**Problem to solve**
The records that follow are to be repeated without alteration.
** Opening Listed records block **
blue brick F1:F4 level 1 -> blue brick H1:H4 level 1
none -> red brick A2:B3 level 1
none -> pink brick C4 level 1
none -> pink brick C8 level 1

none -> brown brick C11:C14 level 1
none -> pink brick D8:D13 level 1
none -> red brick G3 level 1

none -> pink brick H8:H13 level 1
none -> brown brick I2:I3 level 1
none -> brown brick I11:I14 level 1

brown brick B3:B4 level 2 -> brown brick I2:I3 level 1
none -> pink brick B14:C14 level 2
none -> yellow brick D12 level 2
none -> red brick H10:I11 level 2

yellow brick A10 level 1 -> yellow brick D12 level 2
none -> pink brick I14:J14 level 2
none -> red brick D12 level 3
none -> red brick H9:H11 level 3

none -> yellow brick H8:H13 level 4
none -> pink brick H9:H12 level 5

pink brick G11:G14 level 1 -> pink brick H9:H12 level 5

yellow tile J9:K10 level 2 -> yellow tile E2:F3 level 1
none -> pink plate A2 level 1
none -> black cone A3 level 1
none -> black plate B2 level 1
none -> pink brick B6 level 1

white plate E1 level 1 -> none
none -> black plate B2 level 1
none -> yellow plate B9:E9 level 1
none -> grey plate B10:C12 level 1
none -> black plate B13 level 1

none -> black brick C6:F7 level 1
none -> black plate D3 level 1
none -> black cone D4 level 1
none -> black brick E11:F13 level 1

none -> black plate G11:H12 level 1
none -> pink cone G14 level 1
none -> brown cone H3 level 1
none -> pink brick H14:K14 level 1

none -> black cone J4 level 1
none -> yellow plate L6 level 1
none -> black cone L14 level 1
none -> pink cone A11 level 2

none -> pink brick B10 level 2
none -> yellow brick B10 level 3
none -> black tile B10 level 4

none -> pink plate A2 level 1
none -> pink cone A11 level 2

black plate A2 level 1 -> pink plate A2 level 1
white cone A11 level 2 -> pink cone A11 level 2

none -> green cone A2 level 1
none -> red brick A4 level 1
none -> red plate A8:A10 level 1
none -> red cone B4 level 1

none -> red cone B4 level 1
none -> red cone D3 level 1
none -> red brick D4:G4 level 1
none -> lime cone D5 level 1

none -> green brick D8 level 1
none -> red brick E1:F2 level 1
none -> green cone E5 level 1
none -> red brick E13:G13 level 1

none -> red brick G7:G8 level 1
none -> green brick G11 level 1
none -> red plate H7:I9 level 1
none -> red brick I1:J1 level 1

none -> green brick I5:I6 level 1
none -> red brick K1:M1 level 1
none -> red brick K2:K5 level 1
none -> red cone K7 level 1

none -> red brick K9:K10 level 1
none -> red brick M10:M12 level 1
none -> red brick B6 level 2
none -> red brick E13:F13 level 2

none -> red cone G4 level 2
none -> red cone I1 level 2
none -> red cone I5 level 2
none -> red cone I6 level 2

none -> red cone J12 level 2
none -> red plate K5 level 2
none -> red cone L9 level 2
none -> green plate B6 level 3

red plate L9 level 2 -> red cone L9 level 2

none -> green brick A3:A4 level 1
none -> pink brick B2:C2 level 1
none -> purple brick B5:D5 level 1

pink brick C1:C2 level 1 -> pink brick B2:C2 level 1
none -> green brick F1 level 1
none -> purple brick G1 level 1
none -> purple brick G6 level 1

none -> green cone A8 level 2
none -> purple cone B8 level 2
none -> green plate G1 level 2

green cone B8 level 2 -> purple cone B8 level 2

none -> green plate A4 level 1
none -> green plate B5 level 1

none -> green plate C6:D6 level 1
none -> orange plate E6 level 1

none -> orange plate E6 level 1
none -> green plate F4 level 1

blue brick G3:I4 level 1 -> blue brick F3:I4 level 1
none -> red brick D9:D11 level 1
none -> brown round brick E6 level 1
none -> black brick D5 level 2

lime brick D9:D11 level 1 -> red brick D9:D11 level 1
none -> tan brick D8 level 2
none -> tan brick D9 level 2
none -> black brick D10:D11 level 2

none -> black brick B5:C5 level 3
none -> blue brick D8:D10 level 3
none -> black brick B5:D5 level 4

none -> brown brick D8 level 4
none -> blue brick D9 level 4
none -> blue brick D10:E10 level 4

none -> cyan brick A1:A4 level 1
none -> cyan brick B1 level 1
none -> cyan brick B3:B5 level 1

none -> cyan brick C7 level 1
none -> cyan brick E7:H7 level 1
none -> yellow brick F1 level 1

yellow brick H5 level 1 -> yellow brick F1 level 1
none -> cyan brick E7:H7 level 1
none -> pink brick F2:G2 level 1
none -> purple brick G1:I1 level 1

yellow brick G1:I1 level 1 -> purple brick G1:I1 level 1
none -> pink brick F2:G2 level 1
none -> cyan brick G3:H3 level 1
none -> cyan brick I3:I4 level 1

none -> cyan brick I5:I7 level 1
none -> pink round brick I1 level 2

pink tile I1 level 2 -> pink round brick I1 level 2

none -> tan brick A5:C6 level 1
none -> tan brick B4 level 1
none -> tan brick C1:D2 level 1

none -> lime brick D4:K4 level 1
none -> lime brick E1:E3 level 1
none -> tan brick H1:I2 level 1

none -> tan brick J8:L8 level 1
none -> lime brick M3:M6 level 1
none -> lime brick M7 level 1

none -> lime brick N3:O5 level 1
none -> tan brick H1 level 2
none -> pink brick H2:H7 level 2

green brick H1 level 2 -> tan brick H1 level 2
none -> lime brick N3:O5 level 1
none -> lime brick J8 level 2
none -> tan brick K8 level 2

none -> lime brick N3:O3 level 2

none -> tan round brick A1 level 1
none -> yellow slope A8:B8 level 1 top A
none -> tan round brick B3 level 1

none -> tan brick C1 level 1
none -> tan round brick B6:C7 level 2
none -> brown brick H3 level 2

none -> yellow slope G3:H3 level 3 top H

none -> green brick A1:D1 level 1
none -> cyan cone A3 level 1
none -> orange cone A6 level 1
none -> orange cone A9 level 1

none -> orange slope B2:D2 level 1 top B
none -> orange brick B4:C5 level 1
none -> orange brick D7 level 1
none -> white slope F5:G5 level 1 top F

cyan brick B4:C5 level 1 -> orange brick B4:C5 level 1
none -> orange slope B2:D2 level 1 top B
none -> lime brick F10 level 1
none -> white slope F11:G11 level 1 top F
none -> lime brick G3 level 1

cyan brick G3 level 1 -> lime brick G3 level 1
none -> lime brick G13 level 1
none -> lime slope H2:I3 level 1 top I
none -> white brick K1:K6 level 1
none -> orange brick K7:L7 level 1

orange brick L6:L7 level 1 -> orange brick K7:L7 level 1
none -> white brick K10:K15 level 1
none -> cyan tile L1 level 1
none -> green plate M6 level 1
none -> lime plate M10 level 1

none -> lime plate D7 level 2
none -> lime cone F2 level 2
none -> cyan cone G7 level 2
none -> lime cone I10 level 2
** Closing Listed records block **
**Task solution**
blue brick F1:F4 level 1 -> blue brick H1:H4 level 1
none -> red brick A2:B3 level 1
none -> pink brick C4 level 1
none -> pink brick C8 level 1

none -> brown brick C11:C14 level 1
none -> pink brick D8:D13 level 1
none -> red brick G3 level 1

none -> pink brick H8:H13 level 1
none -> brown brick I2:I3 level 1
none -> brown brick I11:I14 level 1

brown brick B3:B4 level 2 -> brown brick I2:I3 level 1
none -> pink brick B14:C14 level 2
none -> yellow brick D12 level 2
none -> red brick H10:I11 level 2

yellow brick A10 level 1 -> yellow brick D12 level 2
none -> pink brick I14:J14 level 2
none -> red brick D12 level 3
none -> red brick H9:H11 level 3

none -> yellow brick H8:H13 level 4
none -> pink brick H9:H12 level 5

pink brick G11:G14 level 1 -> pink brick H9:H12 level 5

yellow tile J9:K10 level 2 -> yellow tile E2:F3 level 1
none -> pink plate A2 level 1
none -> black cone A3 level 1
none -> black plate B2 level 1
none -> pink brick B6 level 1

white plate E1 level 1 -> none
none -> black plate B2 level 1
none -> yellow plate B9:E9 level 1
none -> grey plate B10:C12 level 1
none -> black plate B13 level 1

none -> black brick C6:F7 level 1
none -> black plate D3 level 1
none -> black cone D4 level 1
none -> black brick E11:F13 level 1

none -> black plate G11:H12 level 1
none -> pink cone G14 level 1
none -> brown cone H3 level 1
none -> pink brick H14:K14 level 1

none -> black cone J4 level 1
none -> yellow plate L6 level 1
none -> black cone L14 level 1
none -> pink cone A11 level 2

none -> pink brick B10 level 2
none -> yellow brick B10 level 3
none -> black tile B10 level 4

none -> pink plate A2 level 1
none -> pink cone A11 level 2

black plate A2 level 1 -> pink plate A2 level 1
white cone A11 level 2 -> pink cone A11 level 2

none -> green cone A2 level 1
none -> red brick A4 level 1
none -> red plate A8:A10 level 1
none -> red cone B4 level 1

none -> red cone B4 level 1
none -> red cone D3 level 1
none -> red brick D4:G4 level 1
none -> lime cone D5 level 1

none -> green brick D8 level 1
none -> red brick E1:F2 level 1
none -> green cone E5 level 1
none -> red brick E13:G13 level 1

none -> red brick G7:G8 level 1
none -> green brick G11 level 1
none -> red plate H7:I9 level 1
none -> red brick I1:J1 level 1

none -> green brick I5:I6 level 1
none -> red brick K1:M1 level 1
none -> red brick K2:K5 level 1
none -> red cone K7 level 1

none -> red brick K9:K10 level 1
none -> red brick M10:M12 level 1
none -> red brick B6 level 2
none -> red brick E13:F13 level 2

none -> red cone G4 level 2
none -> red cone I1 level 2
none -> red cone I5 level 2
none -> red cone I6 level 2

none -> red cone J12 level 2
none -> red plate K5 level 2
none -> red cone L9 level 2
none -> green plate B6 level 3

red plate L9 level 2 -> red cone L9 level 2

none -> green brick A3:A4 level 1
none -> pink brick B2:C2 level 1
none -> purple brick B5:D5 level 1

pink brick C1:C2 level 1 -> pink brick B2:C2 level 1
none -> green brick F1 level 1
none -> purple brick G1 level 1
none -> purple brick G6 level 1

none -> green cone A8 level 2
none -> purple cone B8 level 2
none -> green plate G1 level 2

green cone B8 level 2 -> purple cone B8 level 2

none -> green plate A4 level 1
none -> green plate B5 level 1

none -> green plate C6:D6 level 1
none -> orange plate E6 level 1

none -> orange plate E6 level 1
none -> green plate F4 level 1

blue brick G3:I4 level 1 -> blue brick F3:I4 level 1
none -> red brick D9:D11 level 1
none -> brown round brick E6 level 1
none -> black brick D5 level 2

lime brick D9:D11 level 1 -> red brick D9:D11 level 1
none -> tan brick D8 level 2
none -> tan brick D9 level 2
none -> black brick D10:D11 level 2

none -> black brick B5:C5 level 3
none -> blue brick D8:D10 level 3
none -> black brick B5:D5 level 4

none -> brown brick D8 level 4
none -> blue brick D9 level 4
none -> blue brick D10:E10 level 4

none -> cyan brick A1:A4 level 1
none -> cyan brick B1 level 1
none -> cyan brick B3:B5 level 1

none -> cyan brick C7 level 1
none -> cyan brick E7:H7 level 1
none -> yellow brick F1 level 1

yellow brick H5 level 1 -> yellow brick F1 level 1
none -> cyan brick E7:H7 level 1
none -> pink brick F2:G2 level 1
none -> purple brick G1:I1 level 1

yellow brick G1:I1 level 1 -> purple brick G1:I1 level 1
none -> pink brick F2:G2 level 1
none -> cyan brick G3:H3 level 1
none -> cyan brick I3:I4 level 1

none -> cyan brick I5:I7 level 1
none -> pink round brick I1 level 2

pink tile I1 level 2 -> pink round brick I1 level 2

none -> tan brick A5:C6 level 1
none -> tan brick B4 level 1
none -> tan brick C1:D2 level 1

none -> lime brick D4:K4 level 1
none -> lime brick E1:E3 level 1
none -> tan brick H1:I2 level 1

none -> tan brick J8:L8 level 1
none -> lime brick M3:M6 level 1
none -> lime brick M7 level 1

none -> lime brick N3:O5 level 1
none -> tan brick H1 level 2
none -> pink brick H2:H7 level 2

green brick H1 level 2 -> tan brick H1 level 2
none -> lime brick N3:O5 level 1
none -> lime brick J8 level 2
none -> tan brick K8 level 2

none -> lime brick N3:O3 level 2

none -> tan round brick A1 level 1
none -> yellow slope A8:B8 level 1 top A
none -> tan round brick B3 level 1

none -> tan brick C1 level 1
none -> tan round brick B6:C7 level 2
none -> brown brick H3 level 2

none -> yellow slope G3:H3 level 3 top H

none -> green brick A1:D1 level 1
none -> cyan cone A3 level 1
none -> orange cone A6 level 1
none -> orange cone A9 level 1

none -> orange slope B2:D2 level 1 top B
none -> orange brick B4:C5 level 1
none -> orange brick D7 level 1
none -> white slope F5:G5 level 1 top F

cyan brick B4:C5 level 1 -> orange brick B4:C5 level 1
none -> orange slope B2:D2 level 1 top B
none -> lime brick F10 level 1
none -> white slope F11:G11 level 1 top F
none -> lime brick G3 level 1

cyan brick G3 level 1 -> lime brick G3 level 1
none -> lime brick G13 level 1
none -> lime slope H2:I3 level 1 top I
none -> white brick K1:K6 level 1
none -> orange brick K7:L7 level 1

orange brick L6:L7 level 1 -> orange brick K7:L7 level 1
none -> white brick K10:K15 level 1
none -> cyan tile L1 level 1
none -> green plate M6 level 1
none -> lime plate M10 level 1

none -> lime plate D7 level 2
none -> lime cone F2 level 2
none -> cyan cone G7 level 2
none -> lime cone I10 level 2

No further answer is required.